Stored items
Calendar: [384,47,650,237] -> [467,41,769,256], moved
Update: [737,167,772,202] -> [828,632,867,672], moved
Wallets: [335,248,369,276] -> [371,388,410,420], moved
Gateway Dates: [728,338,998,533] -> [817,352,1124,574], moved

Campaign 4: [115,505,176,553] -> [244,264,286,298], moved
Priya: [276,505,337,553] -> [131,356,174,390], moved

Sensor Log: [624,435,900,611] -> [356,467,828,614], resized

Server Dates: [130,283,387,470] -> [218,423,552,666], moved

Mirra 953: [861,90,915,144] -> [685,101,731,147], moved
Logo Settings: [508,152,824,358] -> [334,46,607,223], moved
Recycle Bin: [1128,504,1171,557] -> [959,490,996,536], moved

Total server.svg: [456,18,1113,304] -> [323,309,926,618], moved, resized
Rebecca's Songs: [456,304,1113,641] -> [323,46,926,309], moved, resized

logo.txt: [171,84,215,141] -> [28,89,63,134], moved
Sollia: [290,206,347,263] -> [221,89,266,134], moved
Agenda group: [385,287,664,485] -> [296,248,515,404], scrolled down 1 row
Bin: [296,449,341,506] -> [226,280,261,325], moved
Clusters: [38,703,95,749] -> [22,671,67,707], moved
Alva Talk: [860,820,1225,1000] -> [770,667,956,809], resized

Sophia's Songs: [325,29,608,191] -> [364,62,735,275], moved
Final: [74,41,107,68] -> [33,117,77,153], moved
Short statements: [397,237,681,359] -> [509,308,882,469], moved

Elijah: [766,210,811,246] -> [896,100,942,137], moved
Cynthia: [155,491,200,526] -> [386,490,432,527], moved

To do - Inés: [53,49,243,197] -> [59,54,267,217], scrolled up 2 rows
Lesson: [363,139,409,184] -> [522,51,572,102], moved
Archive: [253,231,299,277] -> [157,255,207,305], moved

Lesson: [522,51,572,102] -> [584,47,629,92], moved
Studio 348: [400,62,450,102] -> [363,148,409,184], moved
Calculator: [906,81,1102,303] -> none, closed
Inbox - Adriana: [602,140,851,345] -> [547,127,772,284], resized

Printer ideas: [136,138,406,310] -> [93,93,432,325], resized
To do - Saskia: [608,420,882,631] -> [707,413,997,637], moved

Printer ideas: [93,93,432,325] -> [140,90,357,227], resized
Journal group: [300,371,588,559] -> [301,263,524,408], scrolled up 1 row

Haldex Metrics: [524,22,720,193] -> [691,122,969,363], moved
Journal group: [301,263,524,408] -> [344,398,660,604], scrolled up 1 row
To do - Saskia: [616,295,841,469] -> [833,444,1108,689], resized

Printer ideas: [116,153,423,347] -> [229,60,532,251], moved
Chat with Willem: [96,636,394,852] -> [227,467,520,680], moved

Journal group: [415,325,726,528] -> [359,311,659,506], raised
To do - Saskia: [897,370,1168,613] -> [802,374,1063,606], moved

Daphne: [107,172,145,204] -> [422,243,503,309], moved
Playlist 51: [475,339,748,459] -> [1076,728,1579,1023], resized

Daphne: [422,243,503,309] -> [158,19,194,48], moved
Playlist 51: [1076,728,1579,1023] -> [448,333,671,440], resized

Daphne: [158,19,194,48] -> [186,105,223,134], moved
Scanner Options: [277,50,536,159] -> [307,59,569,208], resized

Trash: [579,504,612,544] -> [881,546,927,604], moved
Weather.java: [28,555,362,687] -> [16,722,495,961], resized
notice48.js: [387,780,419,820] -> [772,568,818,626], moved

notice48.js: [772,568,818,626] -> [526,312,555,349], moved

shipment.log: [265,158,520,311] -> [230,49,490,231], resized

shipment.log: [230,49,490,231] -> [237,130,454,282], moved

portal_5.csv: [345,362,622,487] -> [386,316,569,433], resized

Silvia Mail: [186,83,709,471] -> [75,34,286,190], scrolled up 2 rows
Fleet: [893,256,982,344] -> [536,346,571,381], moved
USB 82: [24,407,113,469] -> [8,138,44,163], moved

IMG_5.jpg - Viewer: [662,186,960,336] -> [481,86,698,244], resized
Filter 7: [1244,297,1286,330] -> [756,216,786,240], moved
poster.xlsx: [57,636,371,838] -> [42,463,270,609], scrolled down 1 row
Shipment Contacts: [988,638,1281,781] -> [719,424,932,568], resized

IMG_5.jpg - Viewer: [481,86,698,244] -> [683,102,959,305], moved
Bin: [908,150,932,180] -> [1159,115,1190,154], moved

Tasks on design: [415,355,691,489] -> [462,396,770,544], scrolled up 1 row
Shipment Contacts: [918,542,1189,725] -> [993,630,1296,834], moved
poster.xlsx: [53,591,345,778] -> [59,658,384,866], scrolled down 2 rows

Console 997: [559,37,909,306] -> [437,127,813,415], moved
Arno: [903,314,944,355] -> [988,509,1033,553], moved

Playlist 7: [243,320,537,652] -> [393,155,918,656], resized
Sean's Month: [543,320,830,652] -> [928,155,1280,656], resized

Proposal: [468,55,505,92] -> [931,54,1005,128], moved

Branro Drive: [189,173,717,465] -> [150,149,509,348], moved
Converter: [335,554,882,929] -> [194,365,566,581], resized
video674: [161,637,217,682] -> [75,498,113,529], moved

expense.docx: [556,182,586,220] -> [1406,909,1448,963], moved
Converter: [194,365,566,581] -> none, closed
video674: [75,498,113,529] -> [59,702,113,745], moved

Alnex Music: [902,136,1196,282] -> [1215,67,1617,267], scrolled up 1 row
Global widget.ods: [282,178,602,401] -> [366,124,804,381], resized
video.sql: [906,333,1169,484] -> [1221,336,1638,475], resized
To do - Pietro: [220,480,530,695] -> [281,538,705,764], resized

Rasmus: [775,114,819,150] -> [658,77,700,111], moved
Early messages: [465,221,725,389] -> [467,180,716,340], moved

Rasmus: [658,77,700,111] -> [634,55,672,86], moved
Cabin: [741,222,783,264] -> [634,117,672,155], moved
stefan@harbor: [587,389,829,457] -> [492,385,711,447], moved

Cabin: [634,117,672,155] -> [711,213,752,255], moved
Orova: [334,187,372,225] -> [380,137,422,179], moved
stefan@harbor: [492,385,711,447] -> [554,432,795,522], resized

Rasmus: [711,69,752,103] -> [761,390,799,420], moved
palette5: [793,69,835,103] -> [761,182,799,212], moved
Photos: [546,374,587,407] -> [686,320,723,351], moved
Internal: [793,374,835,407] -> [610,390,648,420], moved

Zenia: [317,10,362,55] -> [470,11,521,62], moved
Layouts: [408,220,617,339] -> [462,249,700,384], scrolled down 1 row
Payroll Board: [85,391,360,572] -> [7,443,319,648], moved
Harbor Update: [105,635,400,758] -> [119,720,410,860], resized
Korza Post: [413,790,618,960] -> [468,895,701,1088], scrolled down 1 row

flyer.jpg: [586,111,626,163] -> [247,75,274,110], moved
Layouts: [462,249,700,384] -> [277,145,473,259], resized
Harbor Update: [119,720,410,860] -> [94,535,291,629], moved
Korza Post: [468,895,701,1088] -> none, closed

_Task objective_
Answer with a single number, the count of lines in the data that contain "none".

_Written solution_
3